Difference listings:
+ + + + + + +
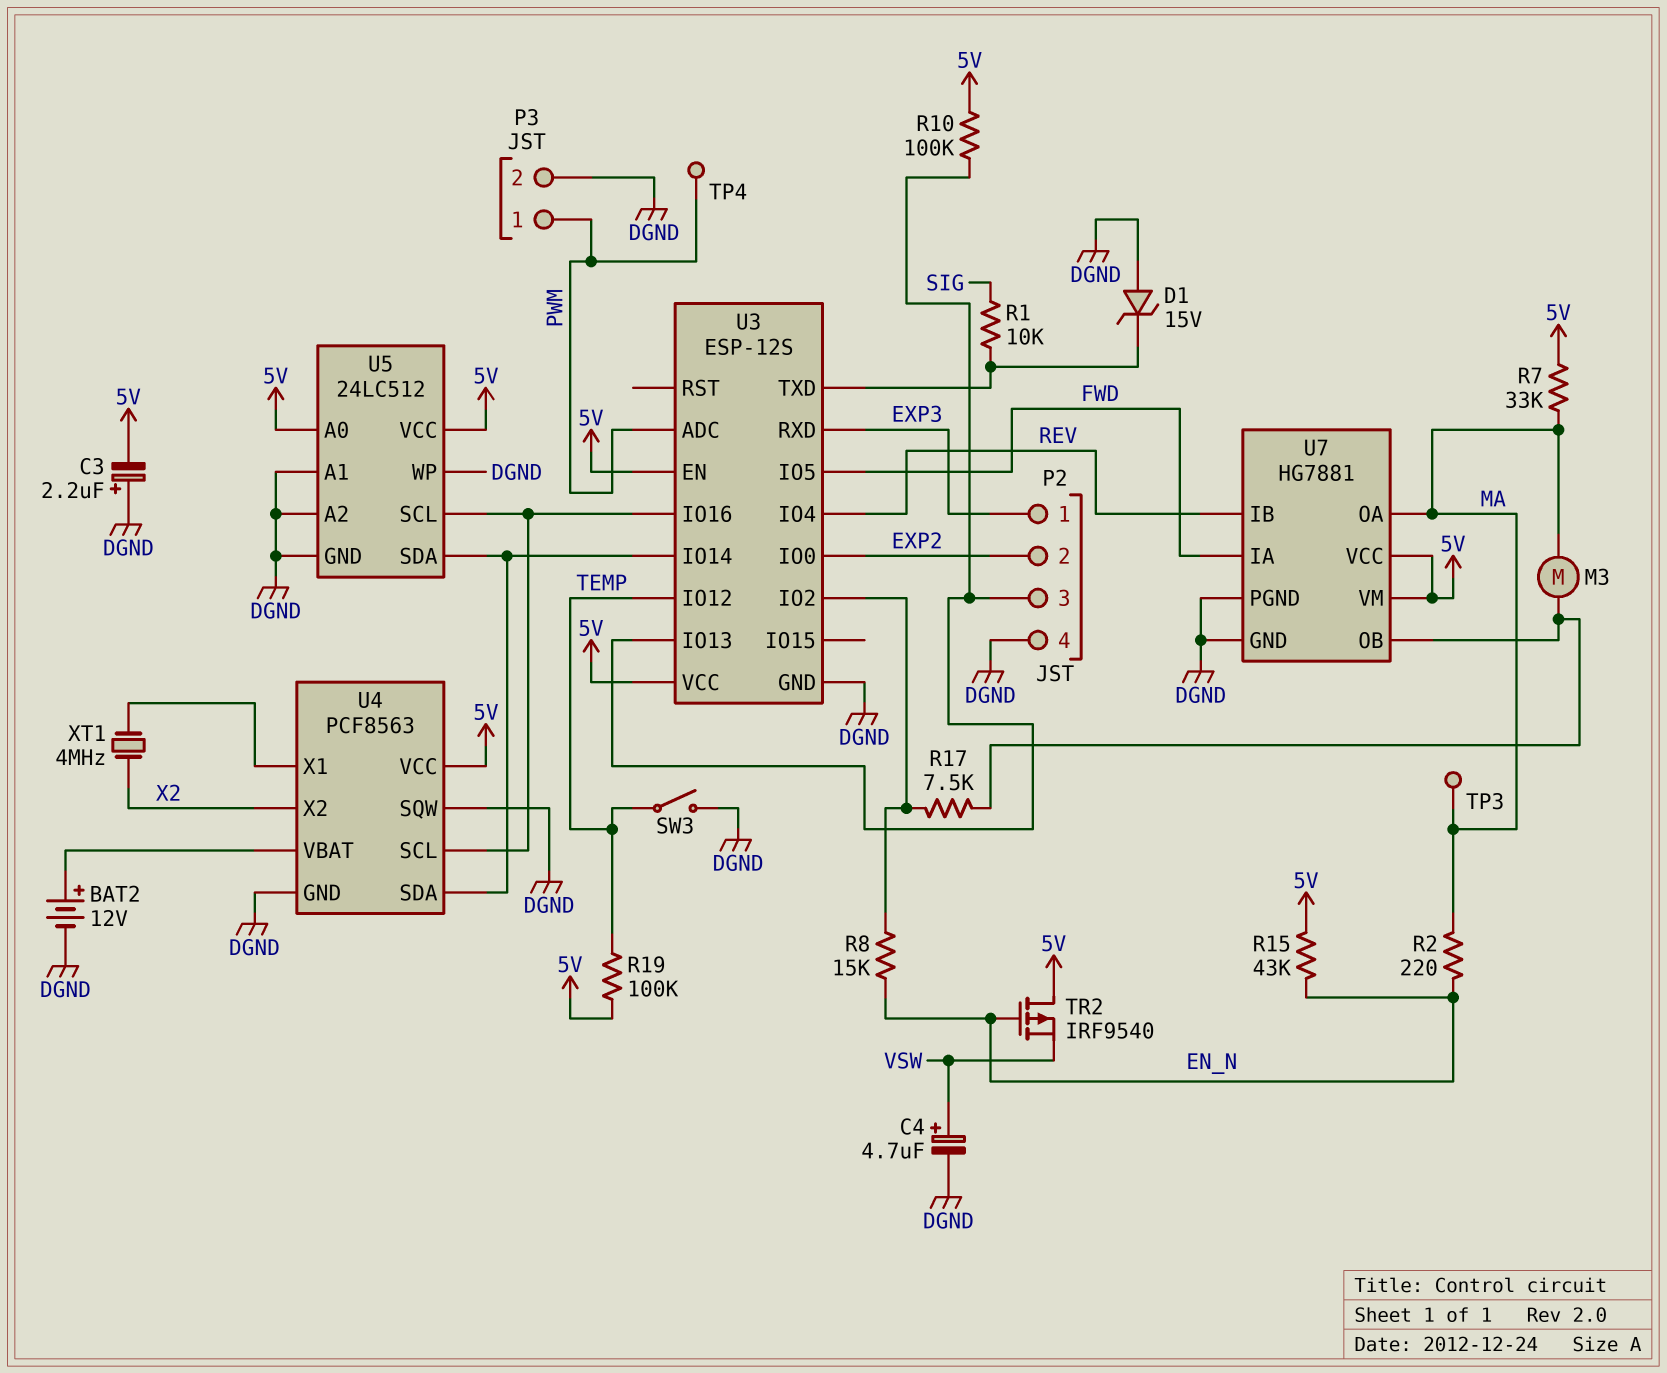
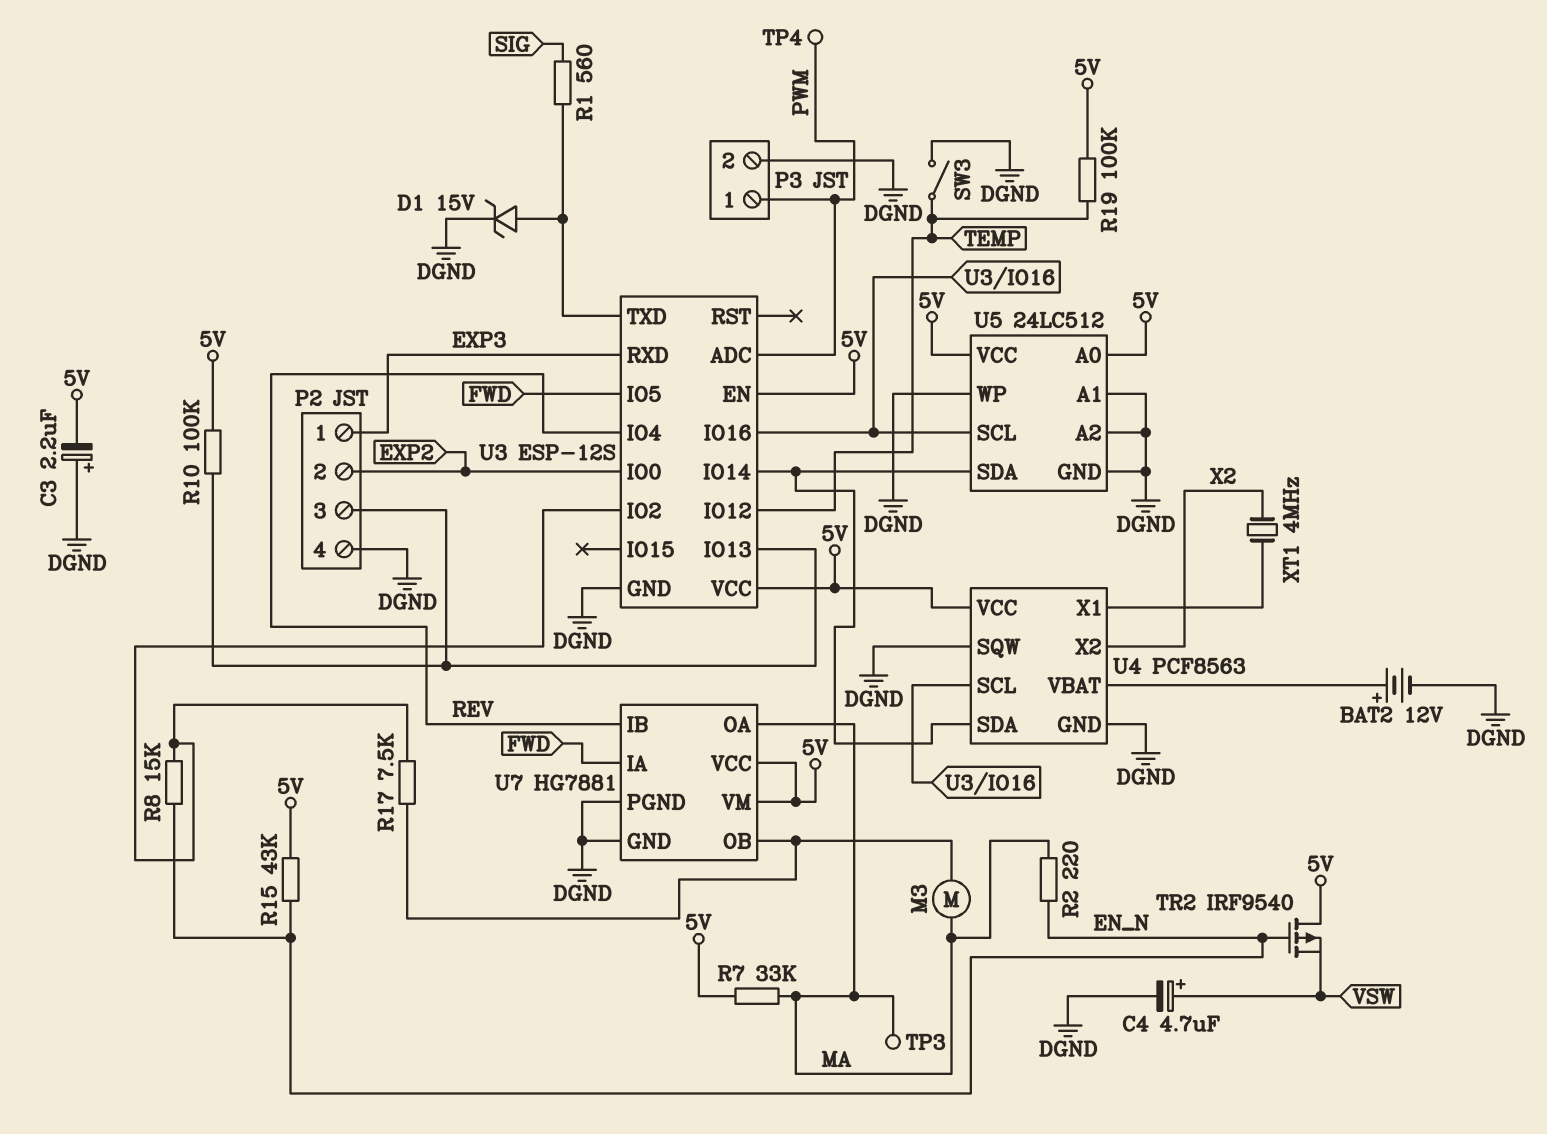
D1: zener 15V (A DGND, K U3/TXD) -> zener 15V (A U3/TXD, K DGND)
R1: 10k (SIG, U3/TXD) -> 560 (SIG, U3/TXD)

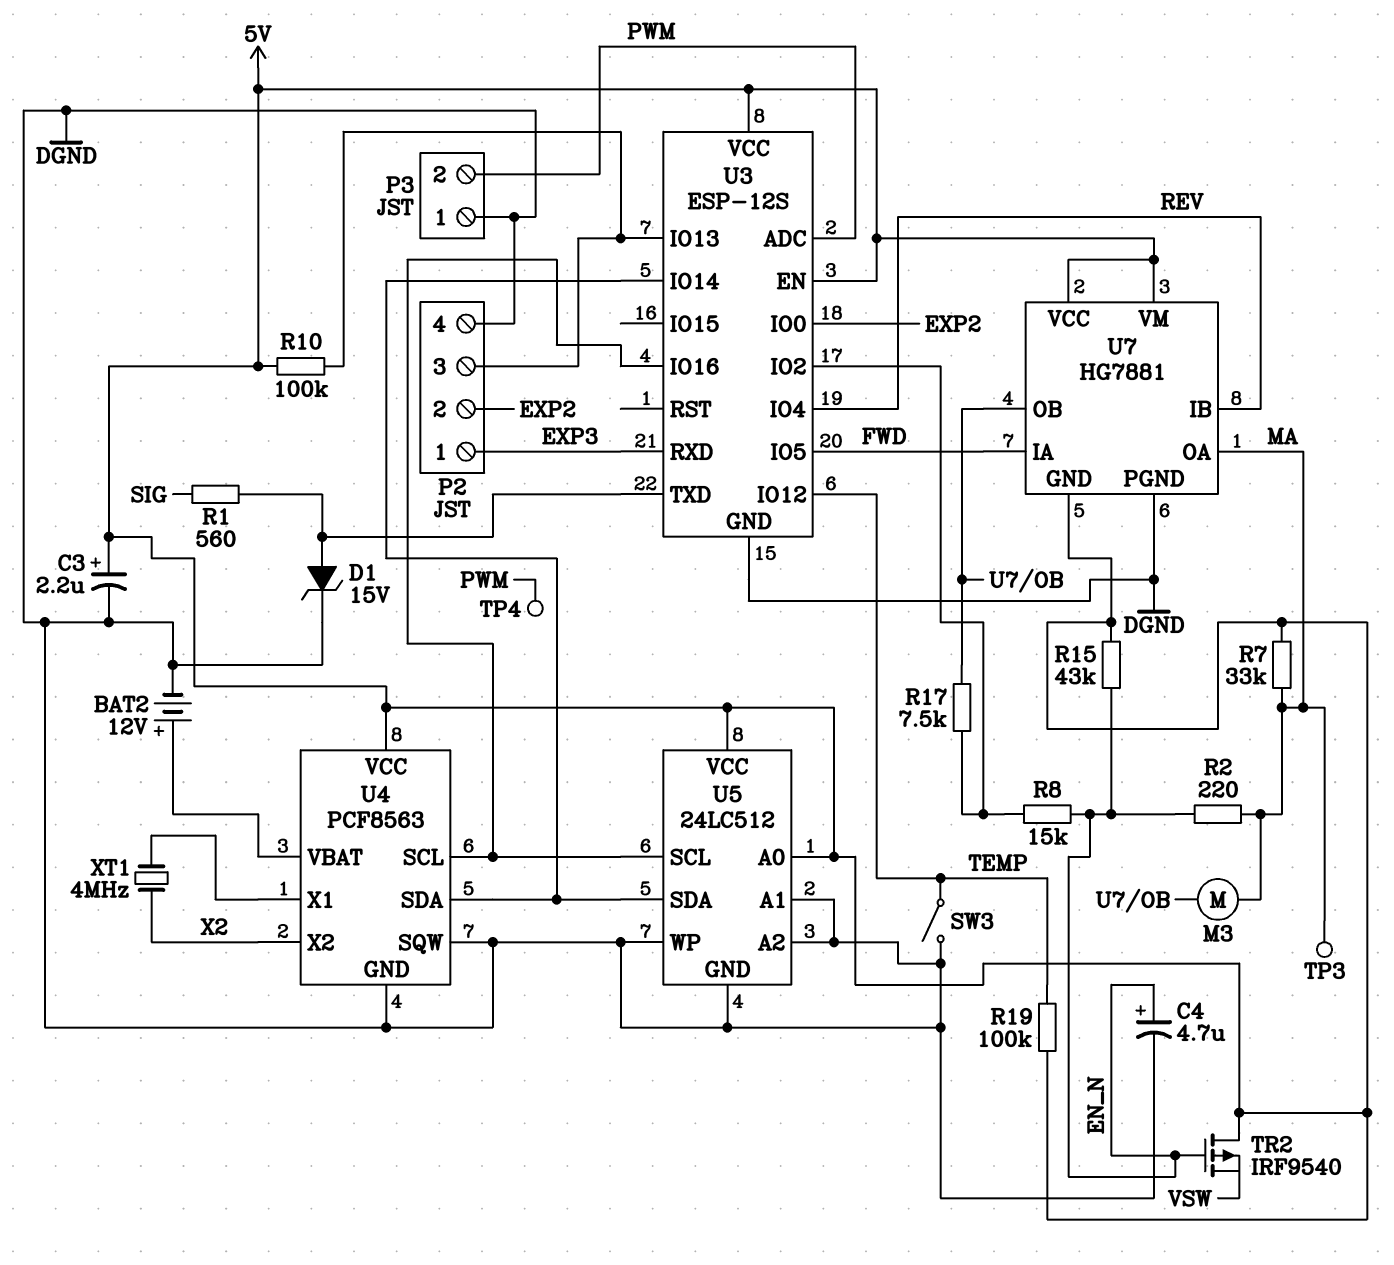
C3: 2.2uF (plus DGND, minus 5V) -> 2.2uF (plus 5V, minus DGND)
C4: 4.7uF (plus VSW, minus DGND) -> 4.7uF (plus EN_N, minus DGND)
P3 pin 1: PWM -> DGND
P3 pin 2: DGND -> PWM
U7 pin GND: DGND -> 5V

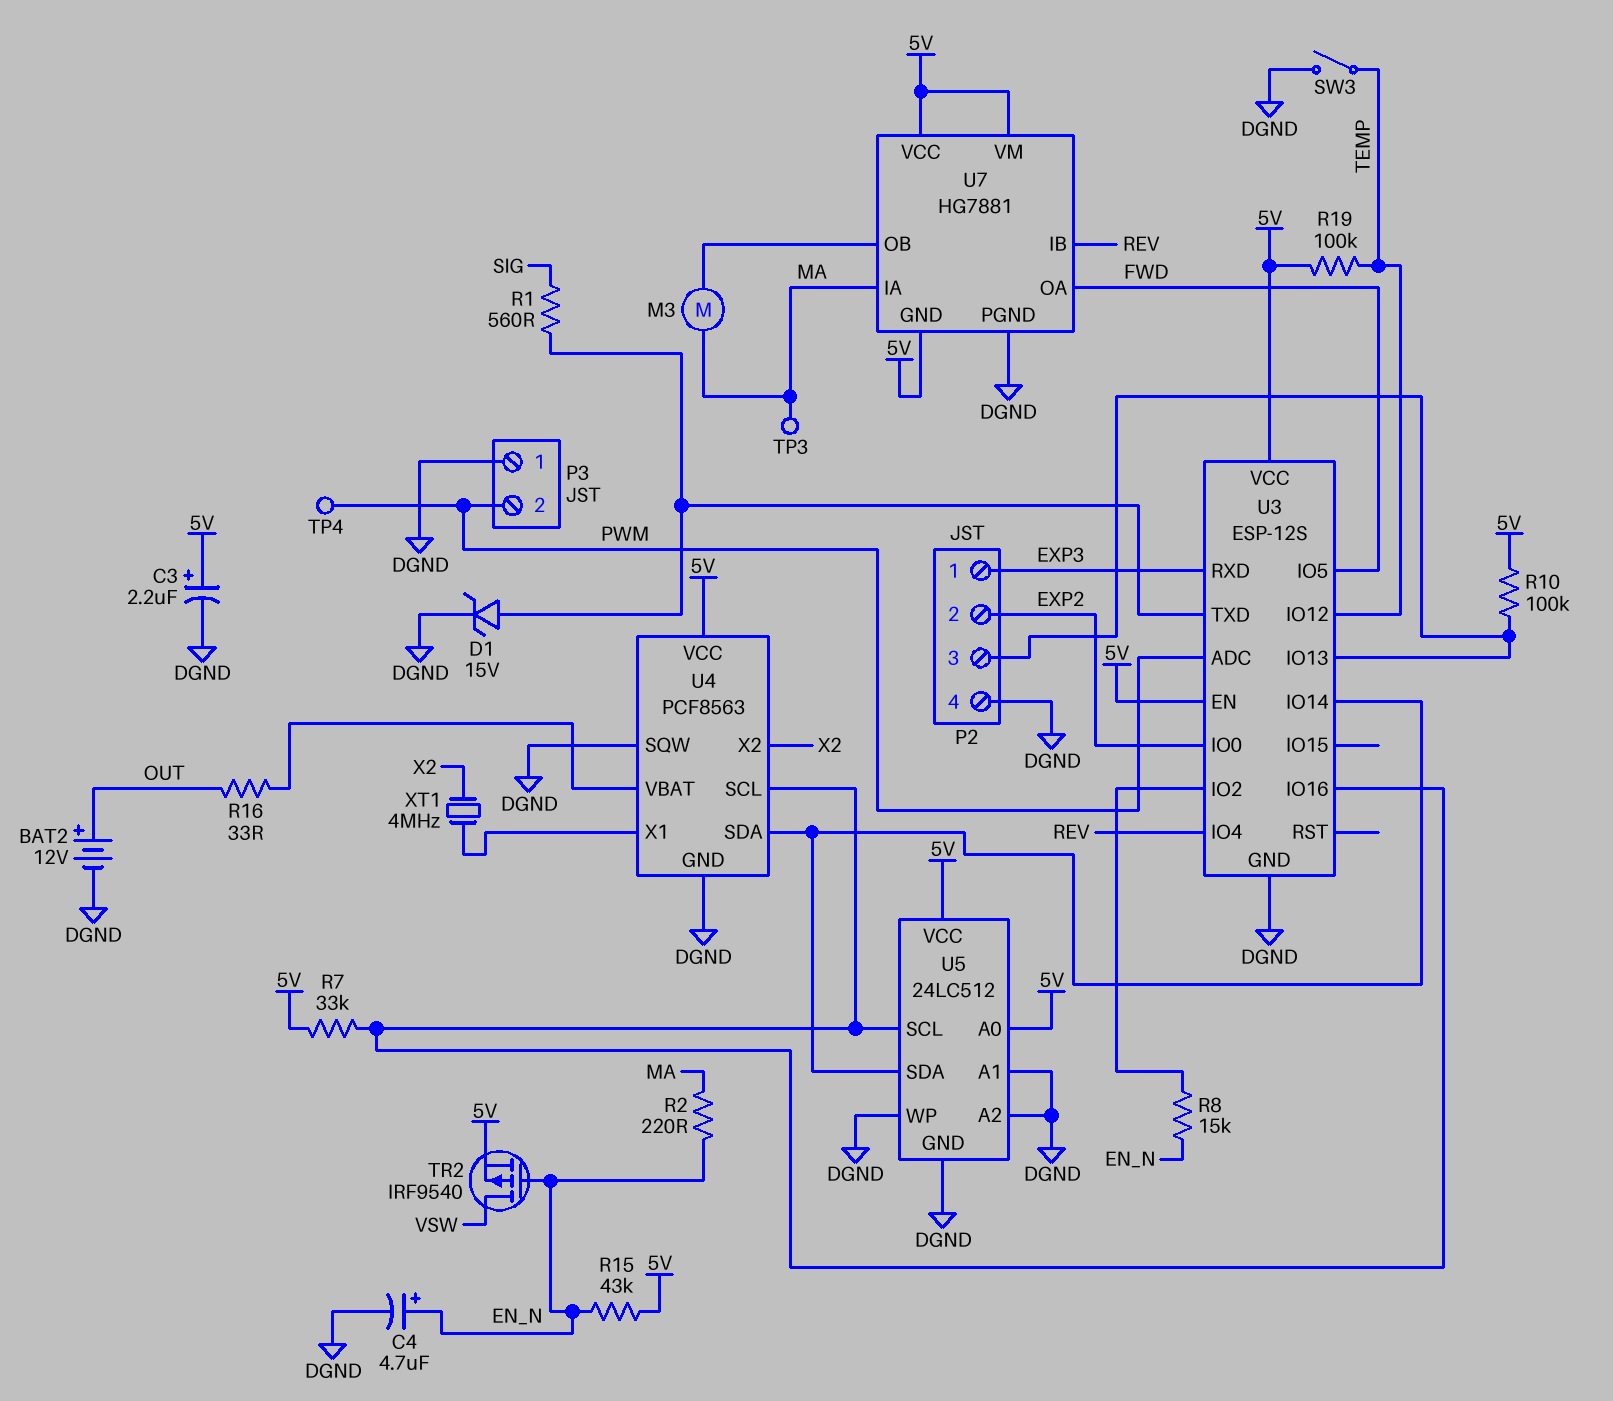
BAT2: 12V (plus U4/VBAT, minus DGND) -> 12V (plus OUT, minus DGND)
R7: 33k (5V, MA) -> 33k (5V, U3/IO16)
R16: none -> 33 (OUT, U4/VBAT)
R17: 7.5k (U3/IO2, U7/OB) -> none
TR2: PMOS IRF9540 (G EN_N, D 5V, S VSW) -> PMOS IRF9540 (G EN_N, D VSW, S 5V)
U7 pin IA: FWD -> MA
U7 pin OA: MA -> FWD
+ + + + + + +
**Action item**
Each line in the records above with "VBAT" must be returned.

**Response to this task**
BAT2: 12V (plus U4/VBAT, minus DGND) -> 12V (plus OUT, minus DGND)
R16: none -> 33 (OUT, U4/VBAT)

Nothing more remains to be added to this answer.